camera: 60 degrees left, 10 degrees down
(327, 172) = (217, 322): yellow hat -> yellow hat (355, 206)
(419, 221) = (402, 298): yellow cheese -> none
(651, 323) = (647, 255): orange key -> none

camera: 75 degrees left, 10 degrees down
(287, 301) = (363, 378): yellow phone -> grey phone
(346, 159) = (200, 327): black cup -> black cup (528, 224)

========================================

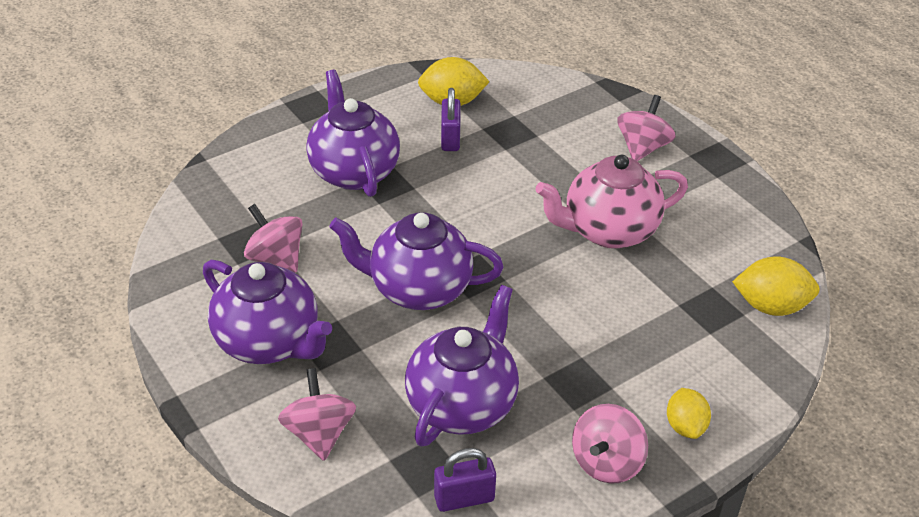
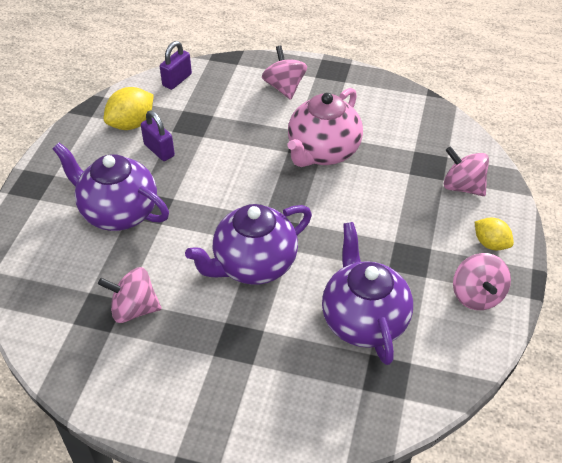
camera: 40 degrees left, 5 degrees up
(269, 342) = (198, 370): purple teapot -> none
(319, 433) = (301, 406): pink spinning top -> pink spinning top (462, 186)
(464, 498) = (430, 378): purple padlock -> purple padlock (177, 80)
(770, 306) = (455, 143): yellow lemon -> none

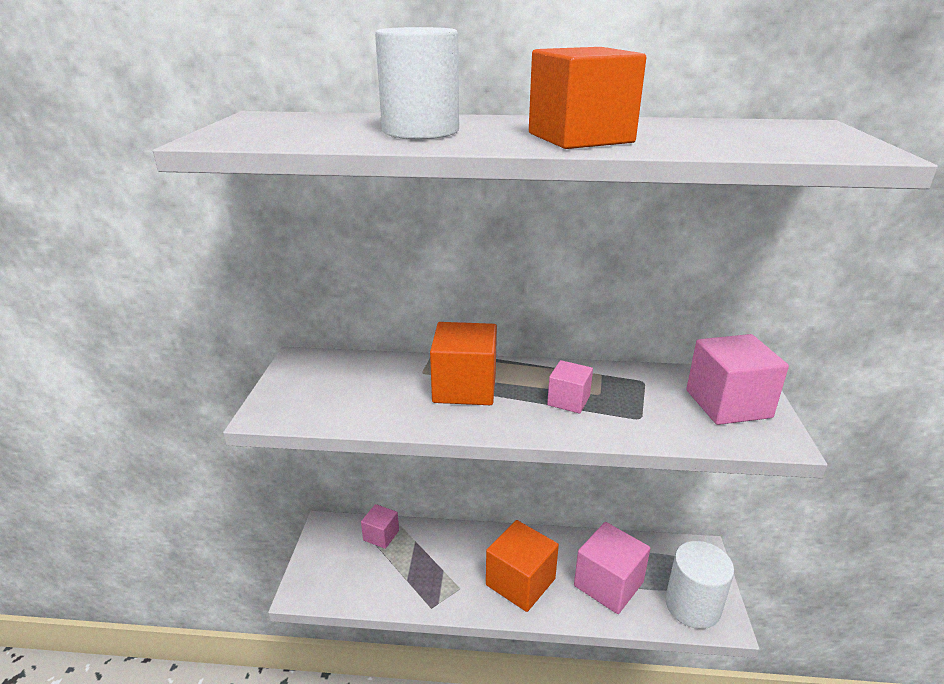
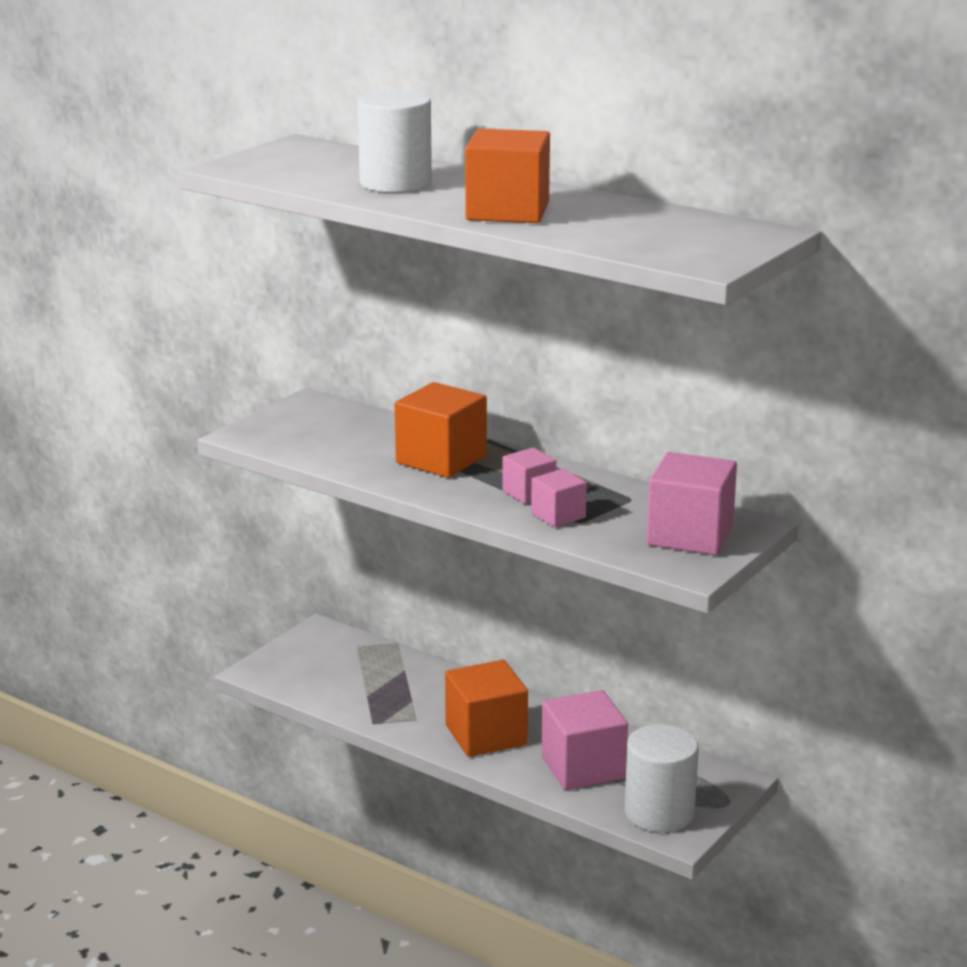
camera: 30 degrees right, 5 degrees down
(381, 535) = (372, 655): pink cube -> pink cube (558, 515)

========================================

The lines above from the one containing "(419, 221) = (402, 298): yellow" through the one containing "(346, 159) = (200, 327): black" are to be set down exactly, and no others.

(419, 221) = (402, 298): yellow cheese -> none
(651, 323) = (647, 255): orange key -> none

camera: 75 degrees left, 10 degrees down
(287, 301) = (363, 378): yellow phone -> grey phone
(346, 159) = (200, 327): black cup -> black cup (528, 224)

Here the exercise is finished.